== Segment start ==

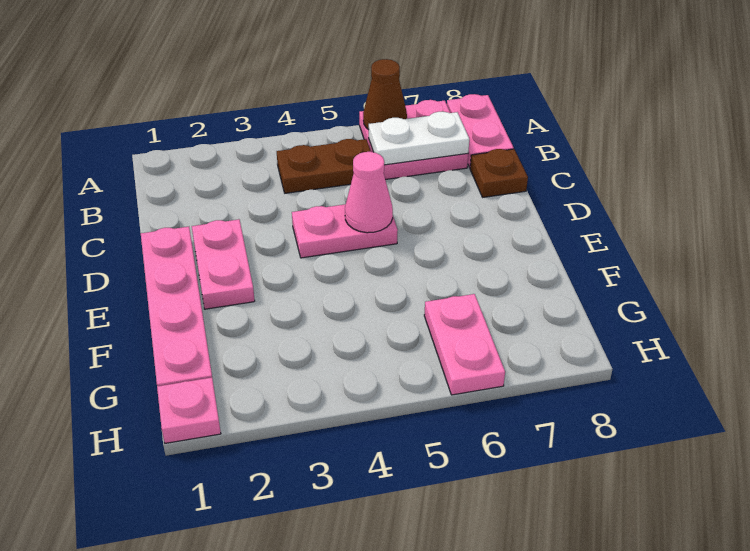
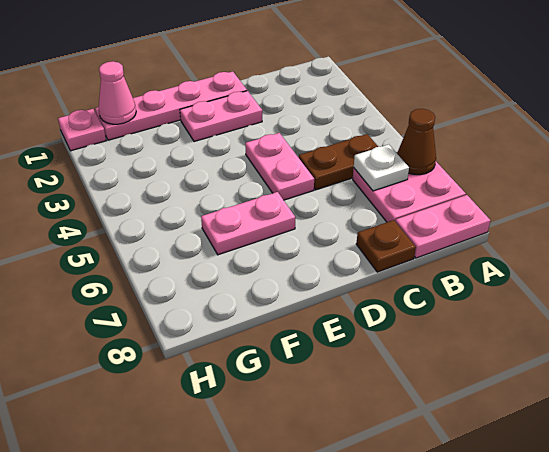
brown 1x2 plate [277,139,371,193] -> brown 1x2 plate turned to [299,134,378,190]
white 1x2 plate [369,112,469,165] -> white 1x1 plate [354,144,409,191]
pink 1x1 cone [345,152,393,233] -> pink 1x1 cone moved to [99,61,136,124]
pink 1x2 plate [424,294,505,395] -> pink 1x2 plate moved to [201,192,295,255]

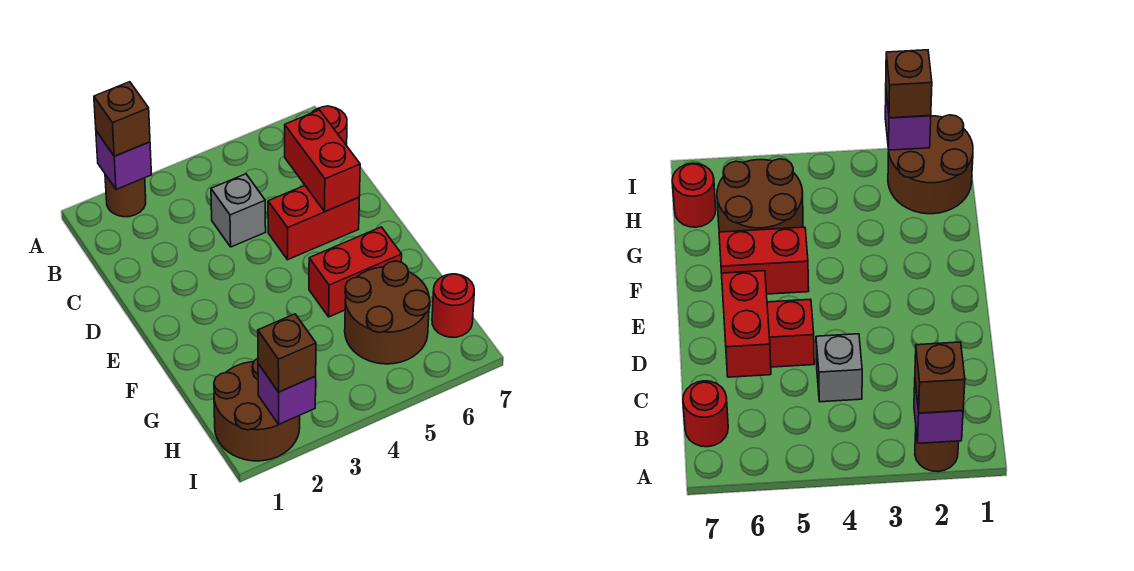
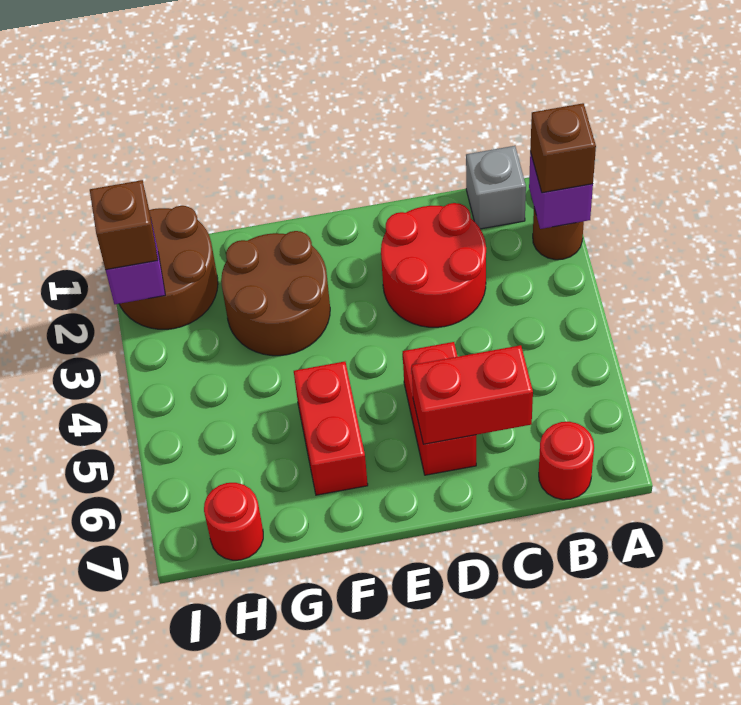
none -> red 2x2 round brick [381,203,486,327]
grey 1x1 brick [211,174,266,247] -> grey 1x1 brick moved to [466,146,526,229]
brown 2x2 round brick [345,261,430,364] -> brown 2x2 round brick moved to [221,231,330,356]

== Segment end ==

## PROBLEM TO SOLVE
Please reproduce only the lines from the one holding "pink 1x2 plate [424,294,505,395]" through the final line of the listing above, both included, with each picture left out.

## EXPECTED ANSWER
pink 1x2 plate [424,294,505,395] -> pink 1x2 plate moved to [201,192,295,255]

none -> red 2x2 round brick [381,203,486,327]
grey 1x1 brick [211,174,266,247] -> grey 1x1 brick moved to [466,146,526,229]
brown 2x2 round brick [345,261,430,364] -> brown 2x2 round brick moved to [221,231,330,356]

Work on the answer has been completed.